#### Directions for this task:
Please copy out each entry, word for word.

#### Saved data entries:
┌──

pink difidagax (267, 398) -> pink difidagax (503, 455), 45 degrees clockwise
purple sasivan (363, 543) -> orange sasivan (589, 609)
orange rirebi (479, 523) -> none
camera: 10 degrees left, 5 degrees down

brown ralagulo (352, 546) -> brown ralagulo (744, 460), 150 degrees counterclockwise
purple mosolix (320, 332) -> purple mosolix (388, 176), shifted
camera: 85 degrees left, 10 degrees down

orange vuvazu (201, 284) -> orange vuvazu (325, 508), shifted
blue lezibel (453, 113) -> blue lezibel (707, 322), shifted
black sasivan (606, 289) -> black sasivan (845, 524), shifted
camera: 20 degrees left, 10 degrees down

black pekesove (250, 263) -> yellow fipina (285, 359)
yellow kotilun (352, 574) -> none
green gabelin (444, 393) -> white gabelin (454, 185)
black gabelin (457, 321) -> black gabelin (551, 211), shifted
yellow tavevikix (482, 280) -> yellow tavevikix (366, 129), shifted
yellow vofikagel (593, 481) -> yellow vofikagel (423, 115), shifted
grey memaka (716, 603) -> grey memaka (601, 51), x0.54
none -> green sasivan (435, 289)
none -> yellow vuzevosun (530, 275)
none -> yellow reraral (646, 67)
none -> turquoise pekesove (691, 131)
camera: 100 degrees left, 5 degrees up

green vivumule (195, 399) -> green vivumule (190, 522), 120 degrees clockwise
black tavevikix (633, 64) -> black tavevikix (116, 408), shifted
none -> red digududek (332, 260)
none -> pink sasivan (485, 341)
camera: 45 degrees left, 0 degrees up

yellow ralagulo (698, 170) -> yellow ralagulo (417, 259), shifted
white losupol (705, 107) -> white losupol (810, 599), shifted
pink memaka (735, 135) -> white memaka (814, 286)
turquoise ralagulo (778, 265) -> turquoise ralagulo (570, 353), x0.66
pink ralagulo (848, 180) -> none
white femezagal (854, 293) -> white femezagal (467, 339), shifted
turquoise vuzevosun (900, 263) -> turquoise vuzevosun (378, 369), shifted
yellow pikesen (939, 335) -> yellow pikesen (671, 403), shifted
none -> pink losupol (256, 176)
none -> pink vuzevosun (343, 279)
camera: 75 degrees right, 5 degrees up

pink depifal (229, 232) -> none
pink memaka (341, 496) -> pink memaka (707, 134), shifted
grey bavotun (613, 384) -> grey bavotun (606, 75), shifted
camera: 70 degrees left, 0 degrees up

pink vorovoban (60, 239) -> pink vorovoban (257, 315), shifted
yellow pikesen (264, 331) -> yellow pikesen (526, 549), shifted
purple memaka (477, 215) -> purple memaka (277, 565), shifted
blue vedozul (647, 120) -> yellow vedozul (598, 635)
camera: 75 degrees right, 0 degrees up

└──

#### Answer to this problem:
pink difidagax (267, 398) -> pink difidagax (503, 455), 45 degrees clockwise
purple sasivan (363, 543) -> orange sasivan (589, 609)
orange rirebi (479, 523) -> none
camera: 10 degrees left, 5 degrees down

brown ralagulo (352, 546) -> brown ralagulo (744, 460), 150 degrees counterclockwise
purple mosolix (320, 332) -> purple mosolix (388, 176), shifted
camera: 85 degrees left, 10 degrees down

orange vuvazu (201, 284) -> orange vuvazu (325, 508), shifted
blue lezibel (453, 113) -> blue lezibel (707, 322), shifted
black sasivan (606, 289) -> black sasivan (845, 524), shifted
camera: 20 degrees left, 10 degrees down

black pekesove (250, 263) -> yellow fipina (285, 359)
yellow kotilun (352, 574) -> none
green gabelin (444, 393) -> white gabelin (454, 185)
black gabelin (457, 321) -> black gabelin (551, 211), shifted
yellow tavevikix (482, 280) -> yellow tavevikix (366, 129), shifted
yellow vofikagel (593, 481) -> yellow vofikagel (423, 115), shifted
grey memaka (716, 603) -> grey memaka (601, 51), x0.54
none -> green sasivan (435, 289)
none -> yellow vuzevosun (530, 275)
none -> yellow reraral (646, 67)
none -> turquoise pekesove (691, 131)
camera: 100 degrees left, 5 degrees up

green vivumule (195, 399) -> green vivumule (190, 522), 120 degrees clockwise
black tavevikix (633, 64) -> black tavevikix (116, 408), shifted
none -> red digududek (332, 260)
none -> pink sasivan (485, 341)
camera: 45 degrees left, 0 degrees up

yellow ralagulo (698, 170) -> yellow ralagulo (417, 259), shifted
white losupol (705, 107) -> white losupol (810, 599), shifted
pink memaka (735, 135) -> white memaka (814, 286)
turquoise ralagulo (778, 265) -> turquoise ralagulo (570, 353), x0.66
pink ralagulo (848, 180) -> none
white femezagal (854, 293) -> white femezagal (467, 339), shifted
turquoise vuzevosun (900, 263) -> turquoise vuzevosun (378, 369), shifted
yellow pikesen (939, 335) -> yellow pikesen (671, 403), shifted
none -> pink losupol (256, 176)
none -> pink vuzevosun (343, 279)
camera: 75 degrees right, 5 degrees up

pink depifal (229, 232) -> none
pink memaka (341, 496) -> pink memaka (707, 134), shifted
grey bavotun (613, 384) -> grey bavotun (606, 75), shifted
camera: 70 degrees left, 0 degrees up

pink vorovoban (60, 239) -> pink vorovoban (257, 315), shifted
yellow pikesen (264, 331) -> yellow pikesen (526, 549), shifted
purple memaka (477, 215) -> purple memaka (277, 565), shifted
blue vedozul (647, 120) -> yellow vedozul (598, 635)
camera: 75 degrees right, 0 degrees up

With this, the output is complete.